*** Data supplied Section Begins ***

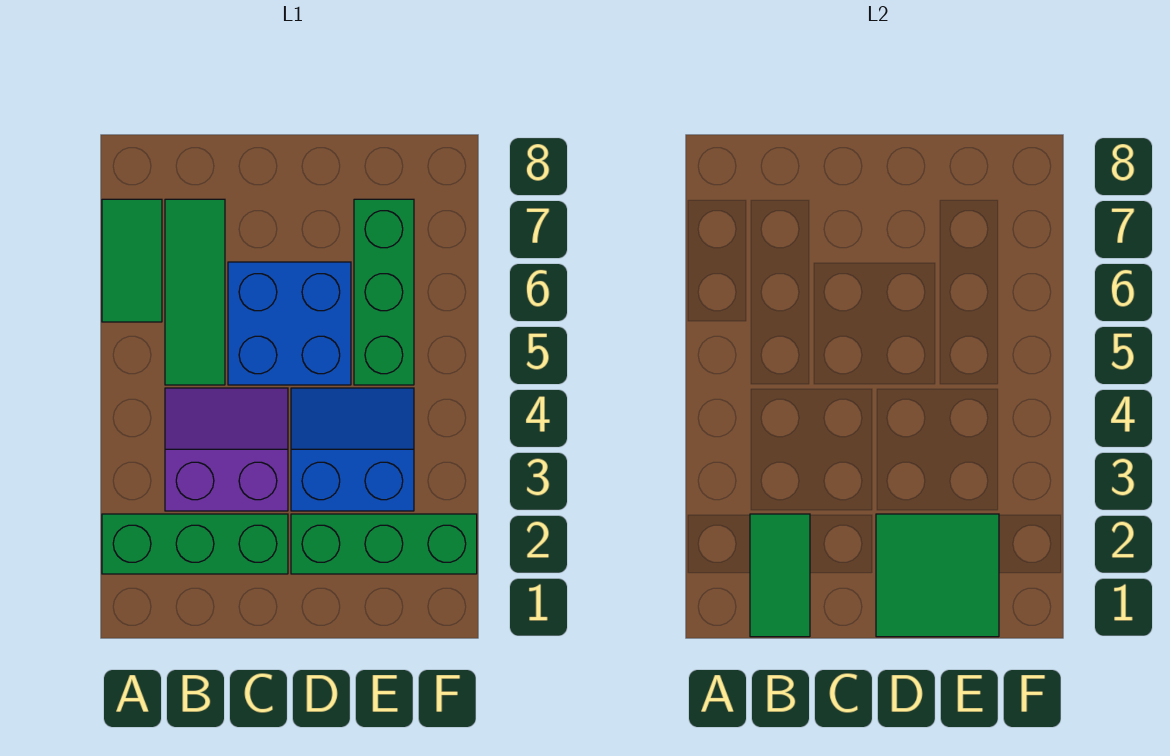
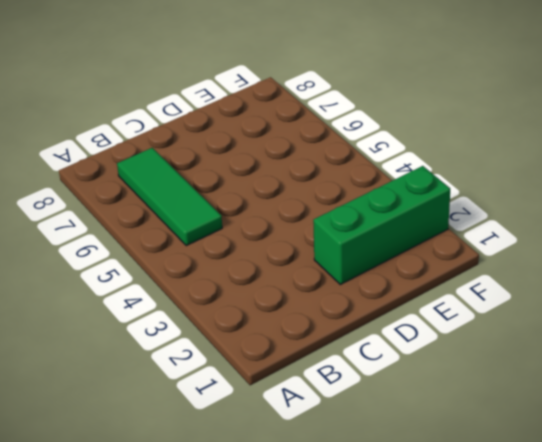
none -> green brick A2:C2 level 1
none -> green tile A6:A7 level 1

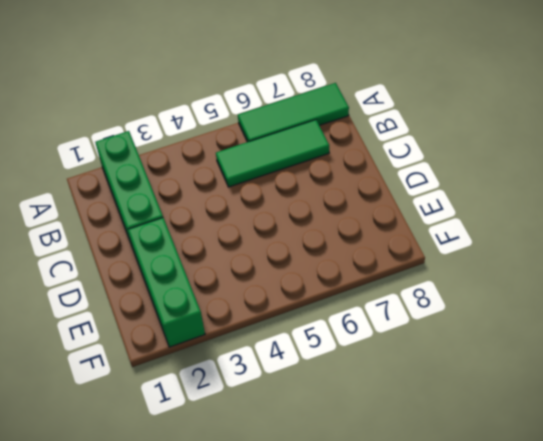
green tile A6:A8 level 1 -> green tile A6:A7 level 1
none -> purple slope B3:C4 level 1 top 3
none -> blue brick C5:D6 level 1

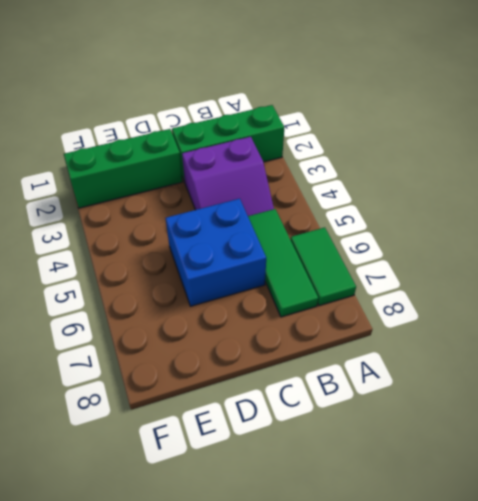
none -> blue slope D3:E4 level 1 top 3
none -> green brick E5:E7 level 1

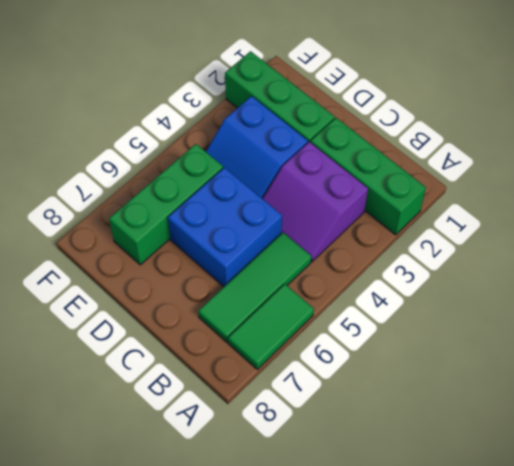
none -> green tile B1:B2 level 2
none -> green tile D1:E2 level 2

*** Data supplied Section Ends ***
*** Data supplied Section Begins ***

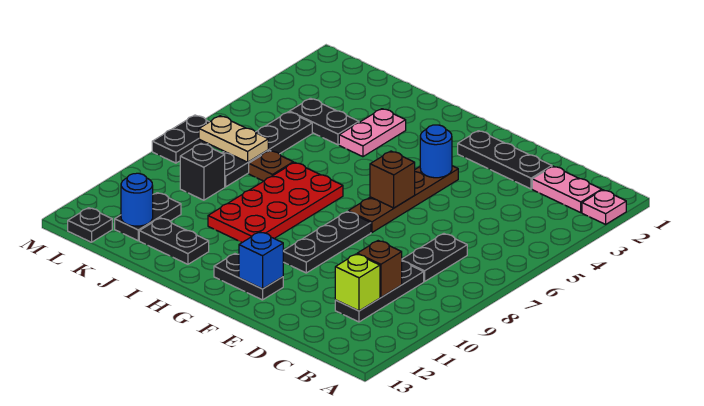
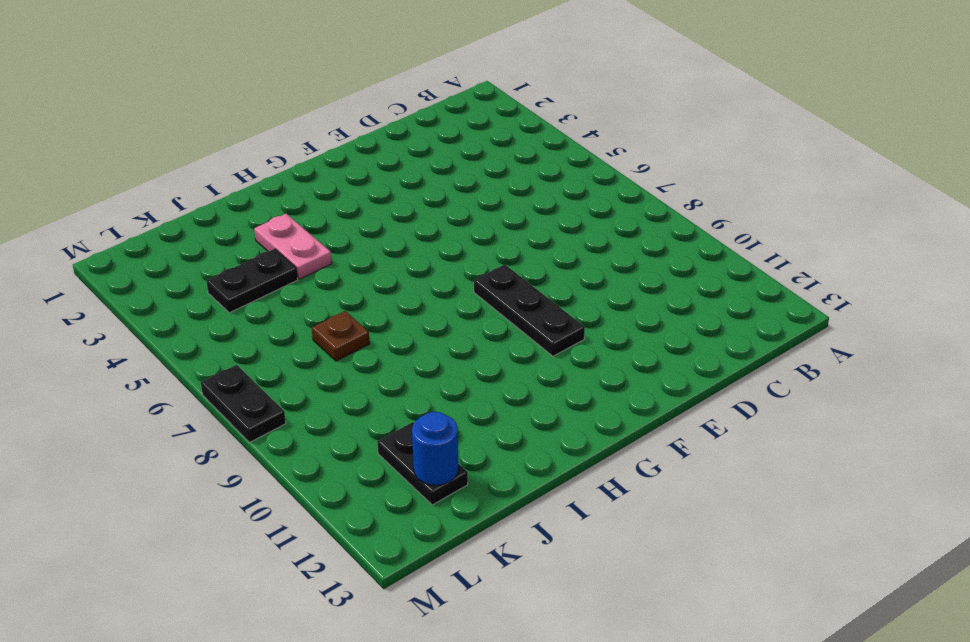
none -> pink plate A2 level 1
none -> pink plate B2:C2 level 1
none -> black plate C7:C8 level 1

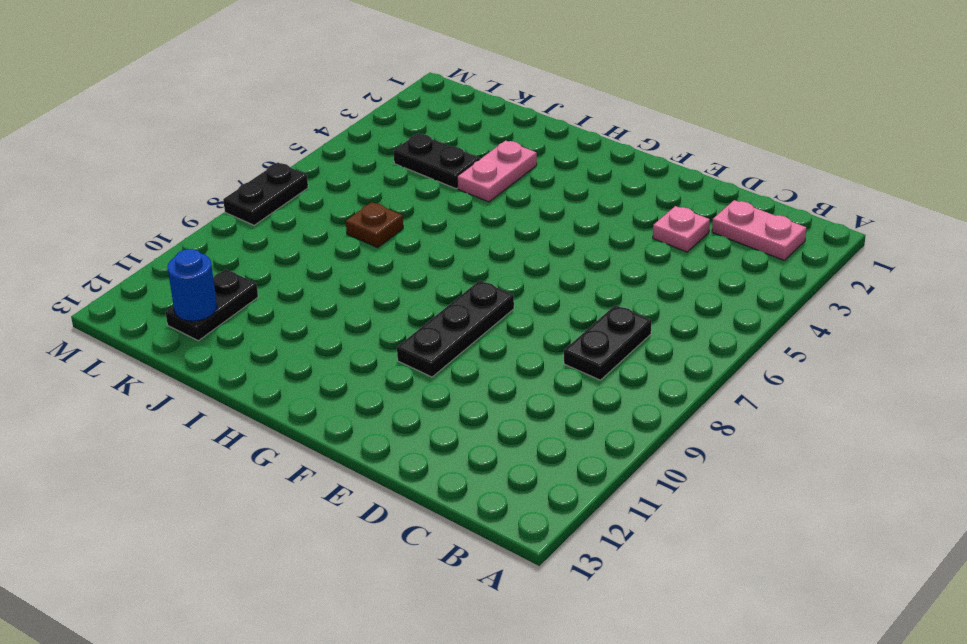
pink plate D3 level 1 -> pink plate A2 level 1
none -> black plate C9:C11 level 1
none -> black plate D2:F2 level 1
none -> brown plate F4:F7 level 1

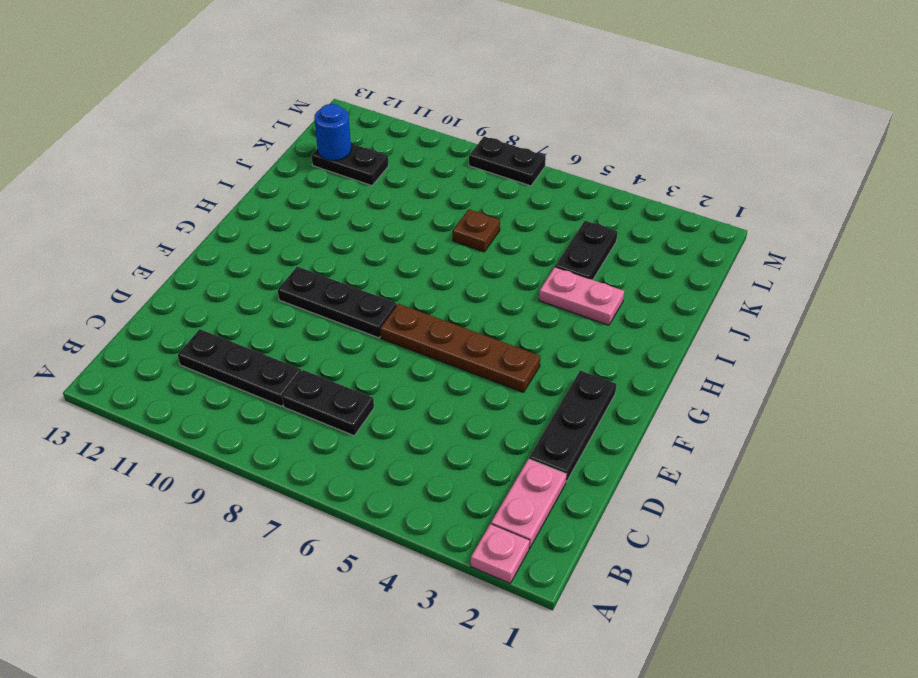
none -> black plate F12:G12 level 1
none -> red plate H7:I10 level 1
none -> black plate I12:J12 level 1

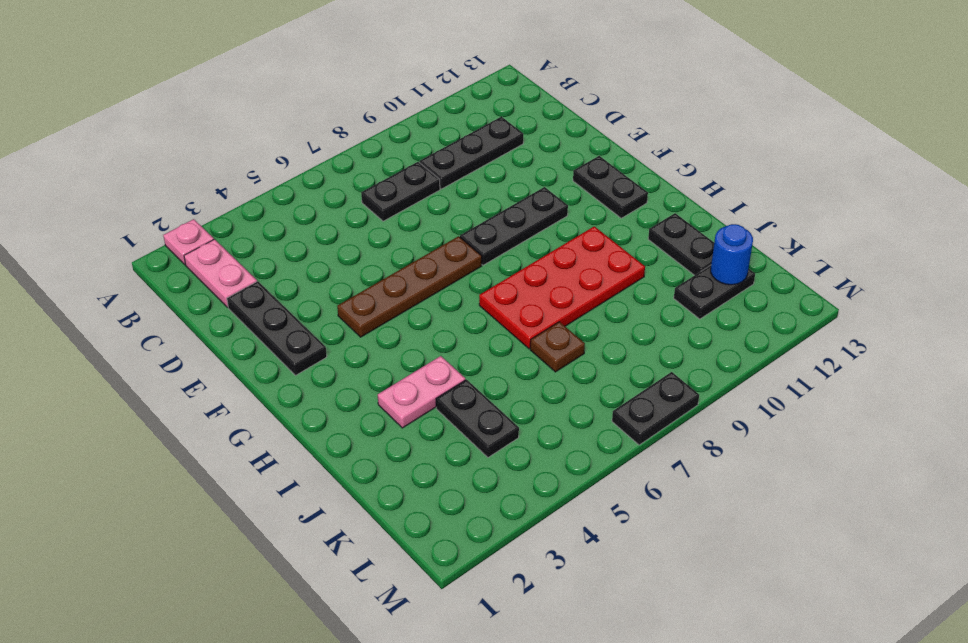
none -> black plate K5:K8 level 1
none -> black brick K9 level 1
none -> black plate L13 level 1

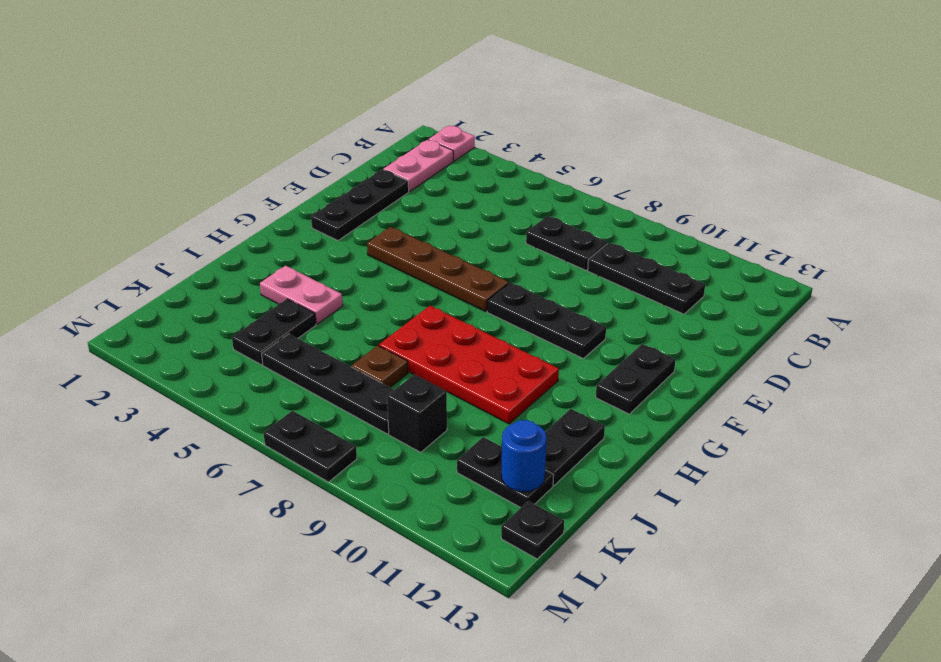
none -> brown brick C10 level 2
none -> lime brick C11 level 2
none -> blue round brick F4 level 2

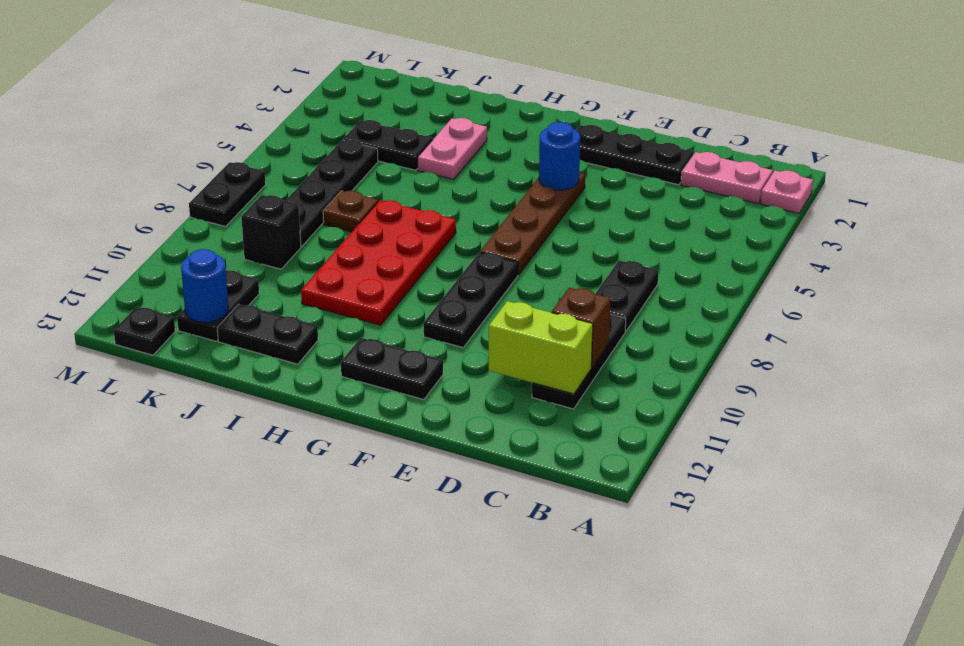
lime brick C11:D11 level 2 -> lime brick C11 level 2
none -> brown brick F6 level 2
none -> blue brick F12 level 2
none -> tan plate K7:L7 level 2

*** Data supplied Section Ends ***

What you need to do: Between and including the line with "none -> brown brick C10 level 2" and the line with "none -> tan plate K7:L7 level 2", repeat every line exactly as it appears above, with pictures left out.

Output for this task:
none -> brown brick C10 level 2
none -> lime brick C11 level 2
none -> blue round brick F4 level 2

lime brick C11:D11 level 2 -> lime brick C11 level 2
none -> brown brick F6 level 2
none -> blue brick F12 level 2
none -> tan plate K7:L7 level 2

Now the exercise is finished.